[Opening Supplied records section]

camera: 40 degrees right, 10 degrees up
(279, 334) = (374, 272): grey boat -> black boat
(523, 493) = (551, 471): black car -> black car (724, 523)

[Closing Supplied records section]
[Opening Supplied records section]

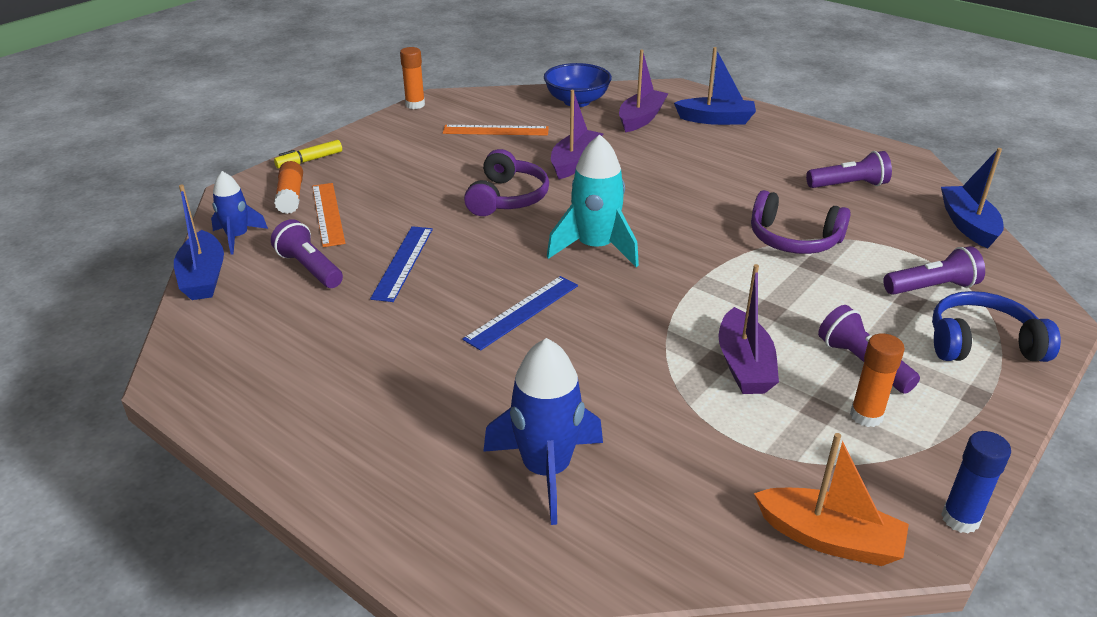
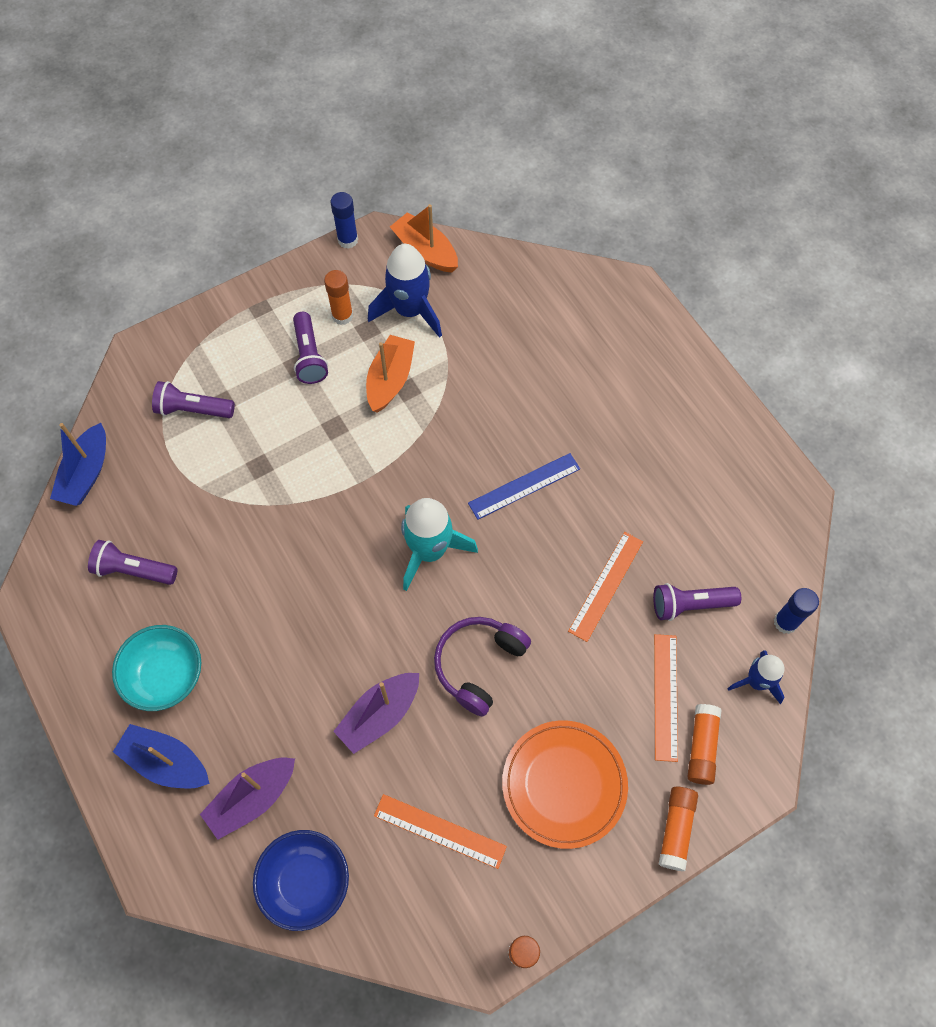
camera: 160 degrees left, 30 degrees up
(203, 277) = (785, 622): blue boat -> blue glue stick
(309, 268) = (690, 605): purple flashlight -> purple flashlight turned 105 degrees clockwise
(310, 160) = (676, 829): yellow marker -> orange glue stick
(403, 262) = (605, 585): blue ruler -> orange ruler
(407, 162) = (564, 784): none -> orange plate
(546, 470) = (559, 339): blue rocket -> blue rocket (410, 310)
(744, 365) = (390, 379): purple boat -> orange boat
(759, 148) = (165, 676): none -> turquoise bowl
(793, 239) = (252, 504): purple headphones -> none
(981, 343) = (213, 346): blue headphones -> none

[Closing Supplied records section]

## About this task
Restate word for word the lines in the material above from the one with "(546, 470) = (559, 339): blue" to the one with "(981, 343) = (213, 346): blue"; both of those lines count, and nothing else does.

## Answer area
(546, 470) = (559, 339): blue rocket -> blue rocket (410, 310)
(744, 365) = (390, 379): purple boat -> orange boat
(759, 148) = (165, 676): none -> turquoise bowl
(793, 239) = (252, 504): purple headphones -> none
(981, 343) = (213, 346): blue headphones -> none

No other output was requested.